* INSTRUCTIONS TO FOLLOW *
Word for word, return the lines below from the first through the line that has "(325, 213) = (387, 274): brown", dropping the pictures.

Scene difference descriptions
════

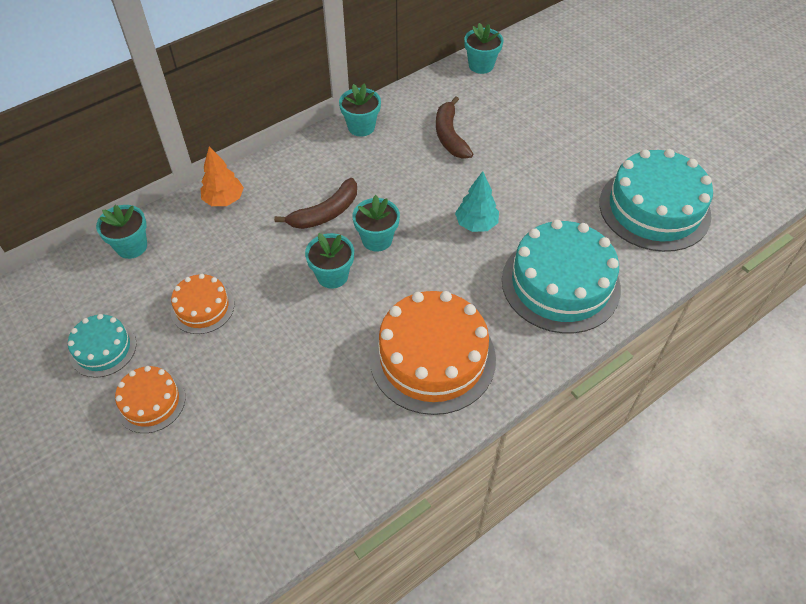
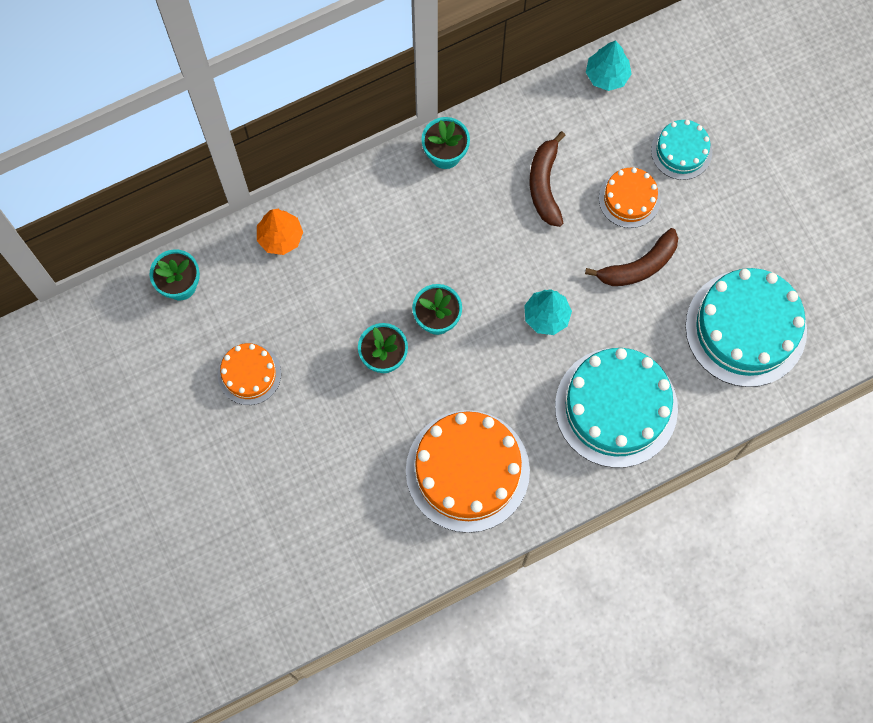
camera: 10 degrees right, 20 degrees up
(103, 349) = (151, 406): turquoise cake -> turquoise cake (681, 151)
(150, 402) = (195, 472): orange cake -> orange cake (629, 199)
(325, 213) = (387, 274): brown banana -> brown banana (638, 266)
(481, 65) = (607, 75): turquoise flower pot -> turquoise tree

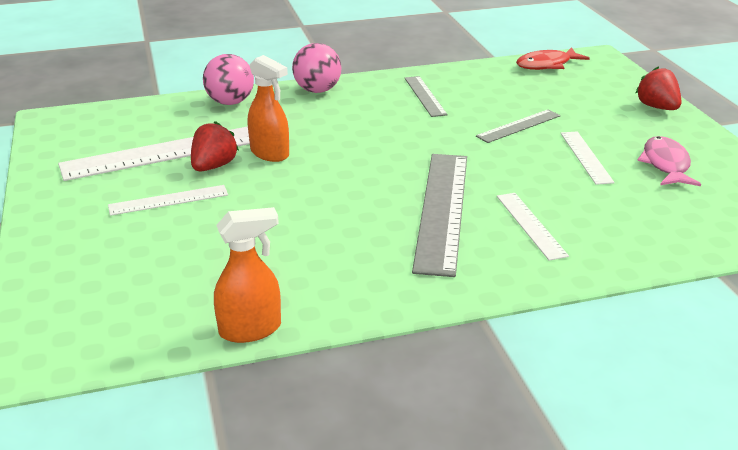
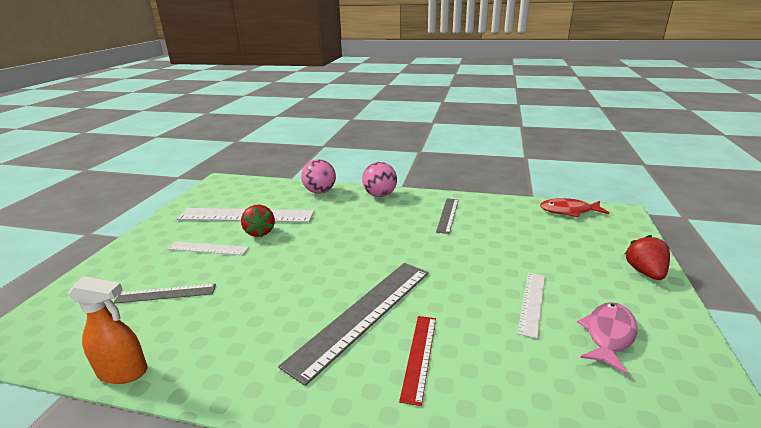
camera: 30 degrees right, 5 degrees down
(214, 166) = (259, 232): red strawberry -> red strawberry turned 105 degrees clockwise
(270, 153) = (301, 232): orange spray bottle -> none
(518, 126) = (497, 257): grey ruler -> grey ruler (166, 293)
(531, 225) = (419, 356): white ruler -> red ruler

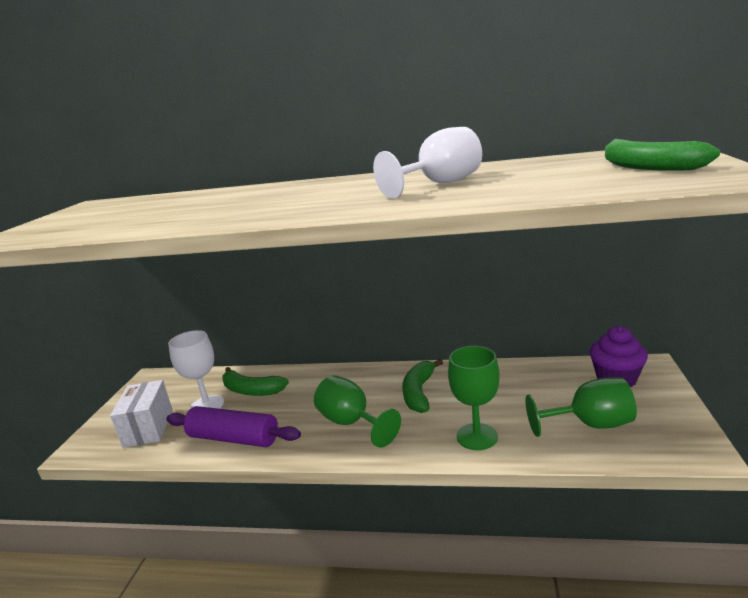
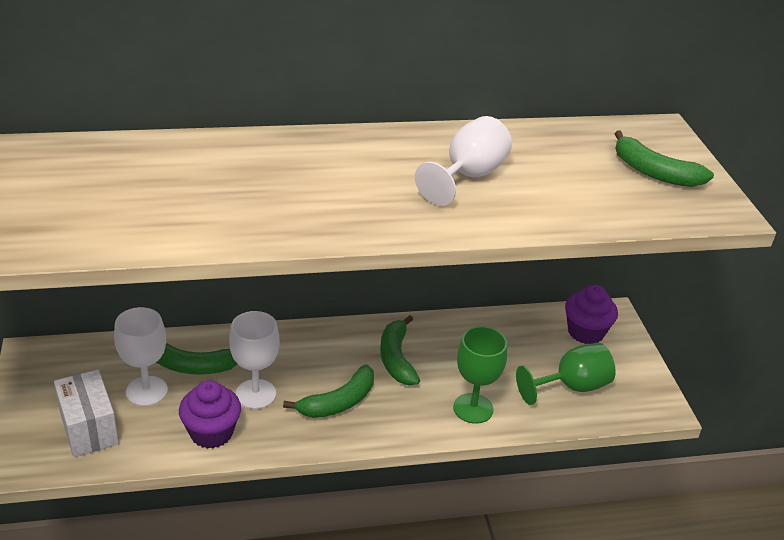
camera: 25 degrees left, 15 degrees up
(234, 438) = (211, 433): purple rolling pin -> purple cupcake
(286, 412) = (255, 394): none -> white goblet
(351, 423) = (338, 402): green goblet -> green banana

════

* WORKED SOLUTION *
camera: 10 degrees right, 20 degrees up
(103, 349) = (151, 406): turquoise cake -> turquoise cake (681, 151)
(150, 402) = (195, 472): orange cake -> orange cake (629, 199)
(325, 213) = (387, 274): brown banana -> brown banana (638, 266)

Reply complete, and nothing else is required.